● Directions for this task: Reproduce the items verbatim, starting at the first one and ending with the line that contains "red circle: moved 2 px left", and omit the pictures from your output.

● Data records:
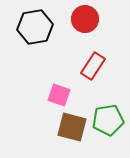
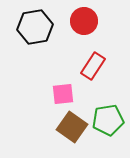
red circle: moved 1 px left, 2 px down
pink square: moved 4 px right, 1 px up; rotated 25 degrees counterclockwise
brown square: rotated 20 degrees clockwise
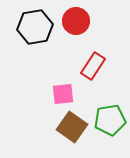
red circle: moved 8 px left
green pentagon: moved 2 px right
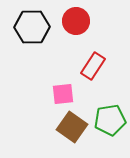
black hexagon: moved 3 px left; rotated 8 degrees clockwise
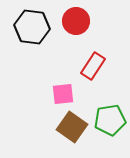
black hexagon: rotated 8 degrees clockwise
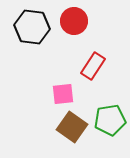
red circle: moved 2 px left
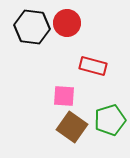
red circle: moved 7 px left, 2 px down
red rectangle: rotated 72 degrees clockwise
pink square: moved 1 px right, 2 px down; rotated 10 degrees clockwise
green pentagon: rotated 8 degrees counterclockwise
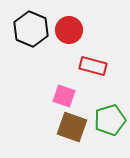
red circle: moved 2 px right, 7 px down
black hexagon: moved 1 px left, 2 px down; rotated 16 degrees clockwise
pink square: rotated 15 degrees clockwise
brown square: rotated 16 degrees counterclockwise
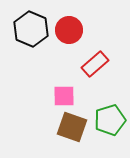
red rectangle: moved 2 px right, 2 px up; rotated 56 degrees counterclockwise
pink square: rotated 20 degrees counterclockwise
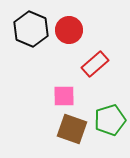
brown square: moved 2 px down
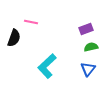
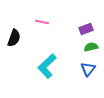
pink line: moved 11 px right
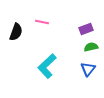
black semicircle: moved 2 px right, 6 px up
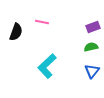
purple rectangle: moved 7 px right, 2 px up
blue triangle: moved 4 px right, 2 px down
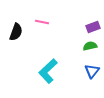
green semicircle: moved 1 px left, 1 px up
cyan L-shape: moved 1 px right, 5 px down
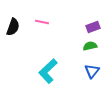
black semicircle: moved 3 px left, 5 px up
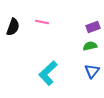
cyan L-shape: moved 2 px down
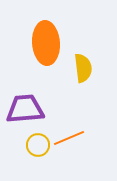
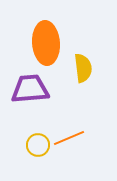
purple trapezoid: moved 5 px right, 20 px up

● Completed task:
red circle: moved 1 px left, 2 px down
pink square: moved 4 px right, 1 px up; rotated 25 degrees counterclockwise
brown square: rotated 20 degrees clockwise
red circle: moved 8 px left
green pentagon: moved 2 px right
black hexagon: moved 3 px left; rotated 8 degrees clockwise
black hexagon: rotated 8 degrees clockwise
red circle: moved 2 px left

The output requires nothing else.